• _Data in this exercise_
-=-=-

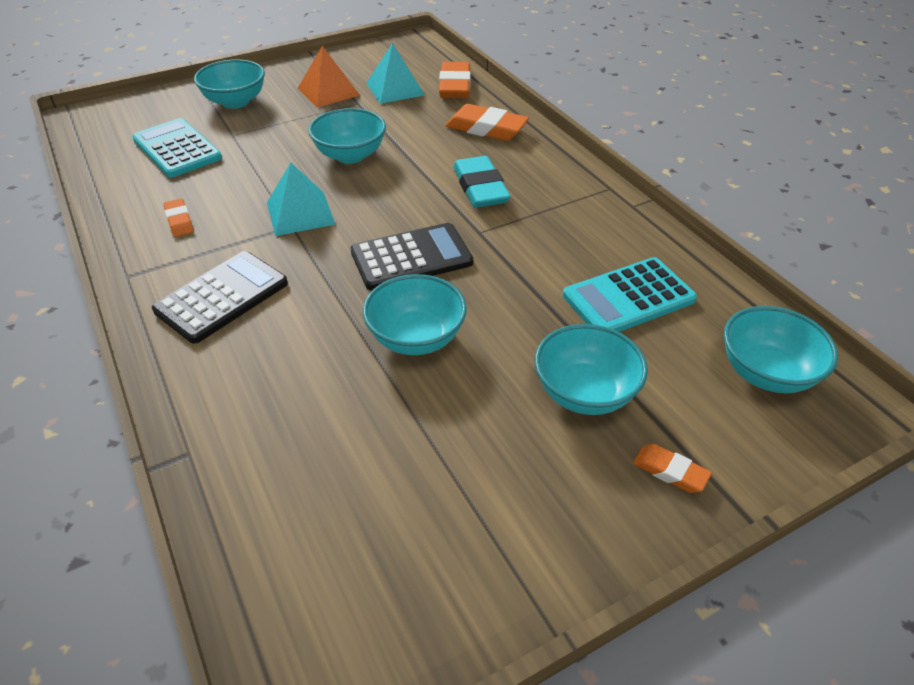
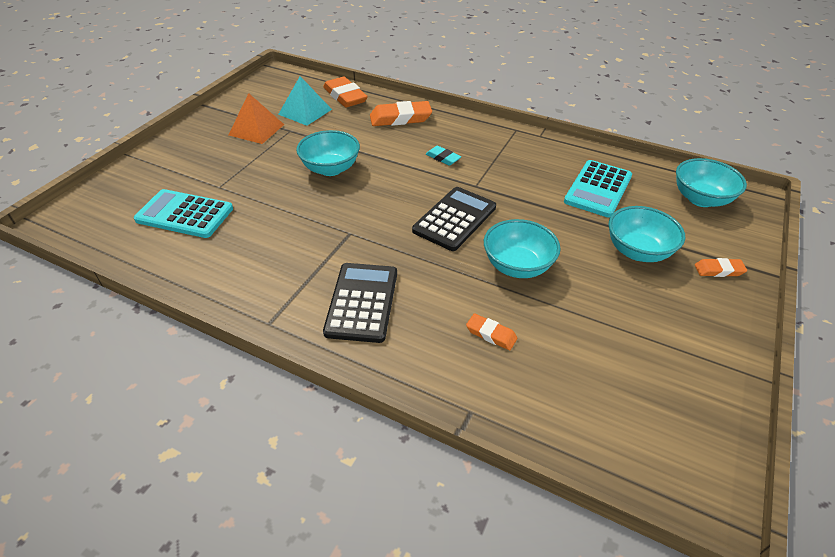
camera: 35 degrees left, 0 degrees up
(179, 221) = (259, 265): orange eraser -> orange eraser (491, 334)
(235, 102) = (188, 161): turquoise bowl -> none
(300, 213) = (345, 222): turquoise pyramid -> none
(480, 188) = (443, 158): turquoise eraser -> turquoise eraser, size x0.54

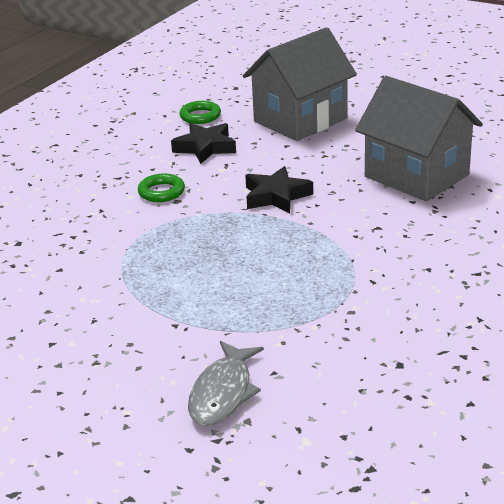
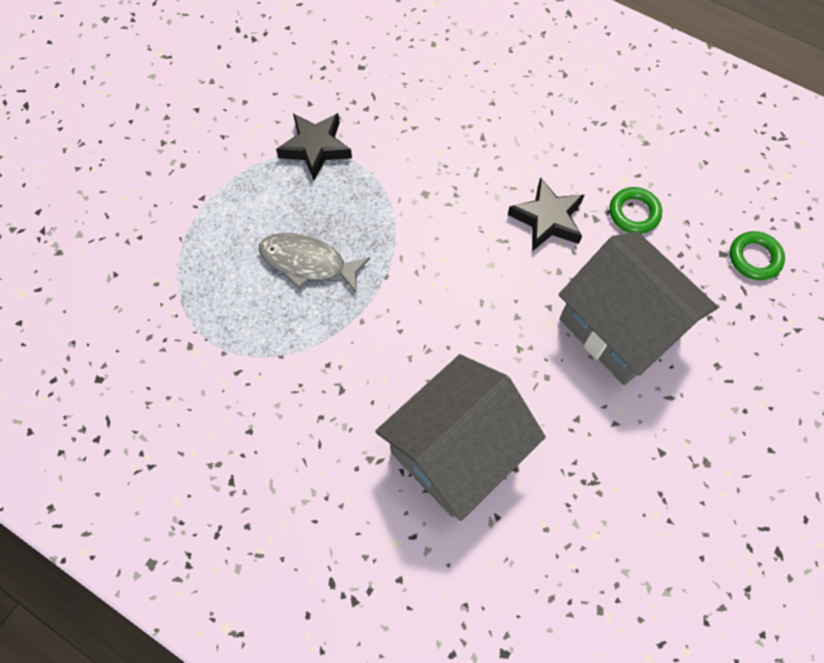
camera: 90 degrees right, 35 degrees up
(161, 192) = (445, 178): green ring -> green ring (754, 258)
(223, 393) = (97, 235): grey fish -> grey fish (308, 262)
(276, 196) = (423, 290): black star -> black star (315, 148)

-=-=-

• _Work required_
All of the records should be output exactly as they stand, with pictures omitted.

• _Result of this exercise_
camera: 35 degrees left, 0 degrees up
(179, 221) = (259, 265): orange eraser -> orange eraser (491, 334)
(235, 102) = (188, 161): turquoise bowl -> none
(300, 213) = (345, 222): turquoise pyramid -> none
(480, 188) = (443, 158): turquoise eraser -> turquoise eraser, size x0.54

camera: 90 degrees right, 35 degrees up
(161, 192) = (445, 178): green ring -> green ring (754, 258)
(223, 393) = (97, 235): grey fish -> grey fish (308, 262)
(276, 196) = (423, 290): black star -> black star (315, 148)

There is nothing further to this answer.